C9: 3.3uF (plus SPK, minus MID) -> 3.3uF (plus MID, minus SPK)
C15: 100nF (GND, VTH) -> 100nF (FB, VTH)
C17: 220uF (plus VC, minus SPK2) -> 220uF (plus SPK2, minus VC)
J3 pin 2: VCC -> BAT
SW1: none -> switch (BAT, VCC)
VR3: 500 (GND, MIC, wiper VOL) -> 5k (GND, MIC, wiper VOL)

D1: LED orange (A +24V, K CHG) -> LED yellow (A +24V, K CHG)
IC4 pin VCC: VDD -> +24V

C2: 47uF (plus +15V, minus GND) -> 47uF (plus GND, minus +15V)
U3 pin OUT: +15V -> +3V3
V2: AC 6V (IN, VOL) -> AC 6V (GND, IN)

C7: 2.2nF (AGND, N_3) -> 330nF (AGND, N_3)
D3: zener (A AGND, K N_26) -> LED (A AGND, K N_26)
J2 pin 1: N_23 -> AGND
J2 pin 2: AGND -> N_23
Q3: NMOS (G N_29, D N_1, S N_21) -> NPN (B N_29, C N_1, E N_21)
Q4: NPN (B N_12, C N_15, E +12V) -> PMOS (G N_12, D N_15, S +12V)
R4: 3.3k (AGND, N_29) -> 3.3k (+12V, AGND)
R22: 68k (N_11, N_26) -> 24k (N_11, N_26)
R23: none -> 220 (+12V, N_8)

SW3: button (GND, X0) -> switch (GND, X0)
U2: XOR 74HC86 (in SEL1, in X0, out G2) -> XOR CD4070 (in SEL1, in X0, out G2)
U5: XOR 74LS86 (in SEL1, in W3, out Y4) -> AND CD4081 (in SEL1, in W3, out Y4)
• • • •
State the number of lines in the records that hold the string "minus", and add nothing.

▶ EXERCISE SOLUTION:
3